→ **Scene edit records**:
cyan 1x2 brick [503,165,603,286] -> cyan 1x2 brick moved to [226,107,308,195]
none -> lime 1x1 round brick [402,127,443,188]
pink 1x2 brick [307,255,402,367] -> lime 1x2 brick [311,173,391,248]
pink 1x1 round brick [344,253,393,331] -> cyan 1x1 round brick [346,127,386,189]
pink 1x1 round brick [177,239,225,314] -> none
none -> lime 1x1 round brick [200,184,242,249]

→ **What is required**: Note each line above that holds "none", then copy all of them.

→ **Solution below**:
none -> lime 1x1 round brick [402,127,443,188]
pink 1x1 round brick [177,239,225,314] -> none
none -> lime 1x1 round brick [200,184,242,249]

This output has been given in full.